*Material provided*.
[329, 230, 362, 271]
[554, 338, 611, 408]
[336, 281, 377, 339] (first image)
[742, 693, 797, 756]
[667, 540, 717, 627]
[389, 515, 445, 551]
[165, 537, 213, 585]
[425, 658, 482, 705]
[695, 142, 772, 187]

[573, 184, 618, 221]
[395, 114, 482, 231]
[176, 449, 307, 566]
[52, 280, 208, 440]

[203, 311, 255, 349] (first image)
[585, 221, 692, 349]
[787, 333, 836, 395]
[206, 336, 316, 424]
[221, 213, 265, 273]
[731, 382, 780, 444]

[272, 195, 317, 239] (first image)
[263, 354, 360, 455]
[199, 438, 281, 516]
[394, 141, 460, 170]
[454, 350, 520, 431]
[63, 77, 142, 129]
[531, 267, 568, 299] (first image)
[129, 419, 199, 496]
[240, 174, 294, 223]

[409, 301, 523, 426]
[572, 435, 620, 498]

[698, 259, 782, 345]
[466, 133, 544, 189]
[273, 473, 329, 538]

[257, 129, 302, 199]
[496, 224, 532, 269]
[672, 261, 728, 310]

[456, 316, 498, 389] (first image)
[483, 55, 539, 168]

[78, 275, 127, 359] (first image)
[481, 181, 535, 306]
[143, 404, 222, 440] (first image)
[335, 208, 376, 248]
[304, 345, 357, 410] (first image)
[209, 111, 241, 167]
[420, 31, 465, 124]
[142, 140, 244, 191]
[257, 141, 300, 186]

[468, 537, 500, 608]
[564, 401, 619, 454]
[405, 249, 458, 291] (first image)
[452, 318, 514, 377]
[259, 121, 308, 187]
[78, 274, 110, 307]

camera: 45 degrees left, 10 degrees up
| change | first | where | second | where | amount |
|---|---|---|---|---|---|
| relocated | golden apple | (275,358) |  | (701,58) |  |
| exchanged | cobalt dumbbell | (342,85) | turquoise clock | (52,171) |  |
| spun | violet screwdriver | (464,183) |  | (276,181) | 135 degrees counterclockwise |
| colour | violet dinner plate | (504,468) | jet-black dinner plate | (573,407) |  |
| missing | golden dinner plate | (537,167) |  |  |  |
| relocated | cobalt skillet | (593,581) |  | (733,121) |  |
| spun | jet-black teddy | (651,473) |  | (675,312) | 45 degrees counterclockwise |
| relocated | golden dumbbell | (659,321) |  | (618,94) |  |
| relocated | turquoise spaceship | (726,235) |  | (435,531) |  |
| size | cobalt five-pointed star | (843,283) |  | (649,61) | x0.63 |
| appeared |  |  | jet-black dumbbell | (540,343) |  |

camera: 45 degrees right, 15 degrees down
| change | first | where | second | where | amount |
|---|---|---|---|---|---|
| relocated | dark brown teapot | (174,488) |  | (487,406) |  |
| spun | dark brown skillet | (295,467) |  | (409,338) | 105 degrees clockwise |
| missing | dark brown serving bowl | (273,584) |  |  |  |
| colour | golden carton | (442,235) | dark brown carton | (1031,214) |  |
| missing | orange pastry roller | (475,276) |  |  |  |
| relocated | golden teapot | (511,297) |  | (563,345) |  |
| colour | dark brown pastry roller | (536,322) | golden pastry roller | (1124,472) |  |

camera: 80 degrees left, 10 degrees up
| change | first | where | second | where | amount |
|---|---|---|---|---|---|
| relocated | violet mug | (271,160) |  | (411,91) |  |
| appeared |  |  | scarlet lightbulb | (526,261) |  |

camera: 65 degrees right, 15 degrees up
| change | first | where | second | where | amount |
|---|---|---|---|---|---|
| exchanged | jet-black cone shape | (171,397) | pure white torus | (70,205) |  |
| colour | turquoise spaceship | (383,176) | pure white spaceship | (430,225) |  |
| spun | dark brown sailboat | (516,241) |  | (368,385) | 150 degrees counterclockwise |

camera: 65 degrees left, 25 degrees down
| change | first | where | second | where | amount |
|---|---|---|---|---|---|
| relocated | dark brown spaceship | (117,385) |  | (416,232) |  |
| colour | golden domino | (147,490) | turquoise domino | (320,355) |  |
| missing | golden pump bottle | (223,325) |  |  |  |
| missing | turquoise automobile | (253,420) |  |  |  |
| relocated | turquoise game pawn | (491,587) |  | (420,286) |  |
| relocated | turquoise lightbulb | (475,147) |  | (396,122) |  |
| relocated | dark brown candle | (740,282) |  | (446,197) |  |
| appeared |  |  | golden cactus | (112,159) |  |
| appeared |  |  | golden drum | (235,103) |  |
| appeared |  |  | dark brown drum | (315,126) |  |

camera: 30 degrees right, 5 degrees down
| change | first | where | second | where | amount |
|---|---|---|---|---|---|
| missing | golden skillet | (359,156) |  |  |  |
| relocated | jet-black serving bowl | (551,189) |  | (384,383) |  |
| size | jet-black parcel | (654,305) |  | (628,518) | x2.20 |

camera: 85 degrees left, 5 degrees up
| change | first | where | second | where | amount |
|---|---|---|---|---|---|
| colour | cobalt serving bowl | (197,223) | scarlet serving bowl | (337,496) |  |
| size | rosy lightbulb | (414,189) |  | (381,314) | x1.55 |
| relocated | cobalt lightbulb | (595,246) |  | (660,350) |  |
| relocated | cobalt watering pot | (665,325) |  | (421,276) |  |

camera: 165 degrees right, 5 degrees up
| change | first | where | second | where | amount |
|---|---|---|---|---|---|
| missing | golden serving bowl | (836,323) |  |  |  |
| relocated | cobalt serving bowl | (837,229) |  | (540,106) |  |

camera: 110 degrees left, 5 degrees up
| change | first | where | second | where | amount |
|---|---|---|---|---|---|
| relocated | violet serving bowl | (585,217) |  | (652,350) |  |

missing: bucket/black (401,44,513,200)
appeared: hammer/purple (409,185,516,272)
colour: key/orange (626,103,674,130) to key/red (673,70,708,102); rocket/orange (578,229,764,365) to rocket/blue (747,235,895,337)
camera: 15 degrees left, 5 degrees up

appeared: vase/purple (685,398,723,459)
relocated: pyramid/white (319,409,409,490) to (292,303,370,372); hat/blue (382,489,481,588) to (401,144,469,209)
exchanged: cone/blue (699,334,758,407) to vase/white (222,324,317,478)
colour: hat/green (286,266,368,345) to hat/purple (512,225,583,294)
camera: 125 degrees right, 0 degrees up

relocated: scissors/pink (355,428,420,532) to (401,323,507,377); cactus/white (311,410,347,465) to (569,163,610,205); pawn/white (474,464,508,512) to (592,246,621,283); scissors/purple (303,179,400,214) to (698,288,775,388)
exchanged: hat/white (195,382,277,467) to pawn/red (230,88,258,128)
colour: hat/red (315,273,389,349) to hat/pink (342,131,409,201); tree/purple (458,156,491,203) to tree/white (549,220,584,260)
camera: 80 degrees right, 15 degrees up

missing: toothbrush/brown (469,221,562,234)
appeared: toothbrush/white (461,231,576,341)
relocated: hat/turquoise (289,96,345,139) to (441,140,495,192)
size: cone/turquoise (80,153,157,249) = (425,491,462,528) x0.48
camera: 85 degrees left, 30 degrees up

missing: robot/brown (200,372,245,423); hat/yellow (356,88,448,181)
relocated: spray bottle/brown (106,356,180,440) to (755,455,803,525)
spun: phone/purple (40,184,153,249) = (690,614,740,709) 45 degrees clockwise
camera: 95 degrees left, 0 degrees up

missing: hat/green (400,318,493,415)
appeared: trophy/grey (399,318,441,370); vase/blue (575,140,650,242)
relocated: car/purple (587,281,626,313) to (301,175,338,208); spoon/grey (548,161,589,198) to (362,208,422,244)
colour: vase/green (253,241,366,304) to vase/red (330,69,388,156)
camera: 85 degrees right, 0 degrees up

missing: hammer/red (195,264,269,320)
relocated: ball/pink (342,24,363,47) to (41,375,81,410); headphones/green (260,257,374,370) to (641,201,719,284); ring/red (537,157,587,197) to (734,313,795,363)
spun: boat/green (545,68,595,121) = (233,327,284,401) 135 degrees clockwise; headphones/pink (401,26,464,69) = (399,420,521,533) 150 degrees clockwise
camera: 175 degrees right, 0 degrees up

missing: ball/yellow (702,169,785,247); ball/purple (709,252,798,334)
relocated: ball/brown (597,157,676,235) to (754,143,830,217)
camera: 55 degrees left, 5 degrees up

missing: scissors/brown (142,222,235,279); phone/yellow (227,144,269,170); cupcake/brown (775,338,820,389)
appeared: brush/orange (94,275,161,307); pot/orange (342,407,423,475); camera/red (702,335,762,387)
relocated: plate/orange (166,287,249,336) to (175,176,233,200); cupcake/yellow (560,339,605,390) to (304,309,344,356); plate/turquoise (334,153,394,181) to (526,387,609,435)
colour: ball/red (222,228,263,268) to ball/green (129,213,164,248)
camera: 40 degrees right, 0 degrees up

*Task directions*. Your answer must be a copy of every line in the data above that holds the string "dinner".

*Your response*.
| colour | violet dinner plate | (504,468) | jet-black dinner plate | (573,407) |  |
| missing | golden dinner plate | (537,167) |  |  |  |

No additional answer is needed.